> **Dataset excerpt**
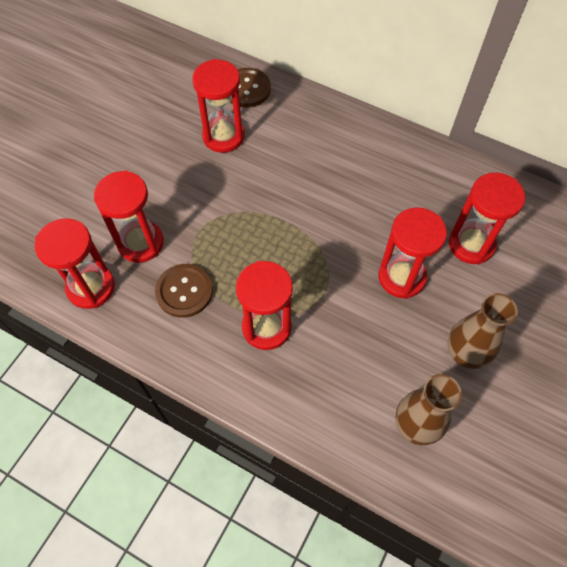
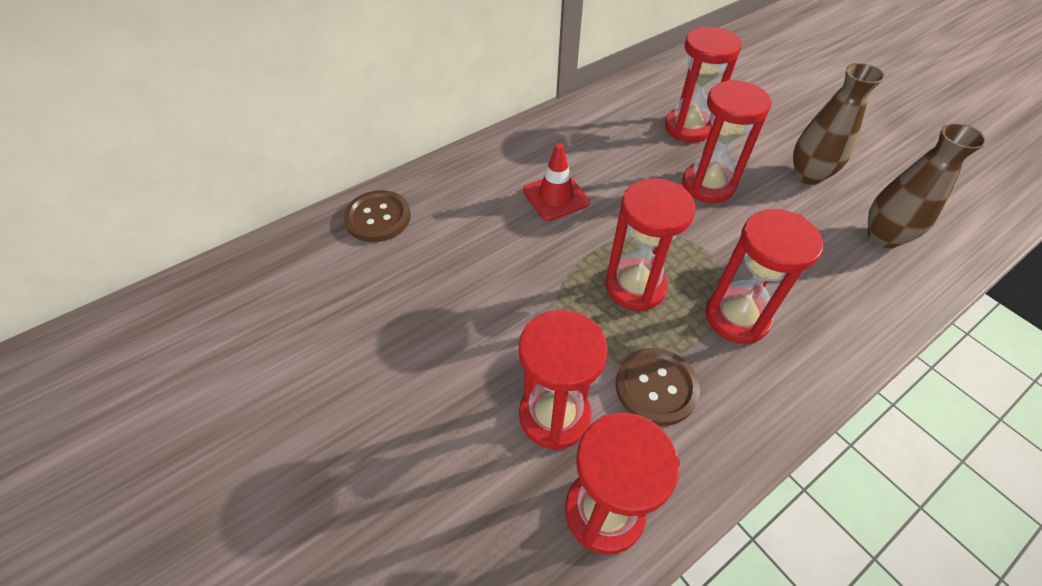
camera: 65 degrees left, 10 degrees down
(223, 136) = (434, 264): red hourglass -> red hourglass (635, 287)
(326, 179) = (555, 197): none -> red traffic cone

> **Work to complete**
Leave out the images and write out the listing above exactly.

> **Exercise output**
camera: 65 degrees left, 10 degrees down
(223, 136) = (434, 264): red hourglass -> red hourglass (635, 287)
(326, 179) = (555, 197): none -> red traffic cone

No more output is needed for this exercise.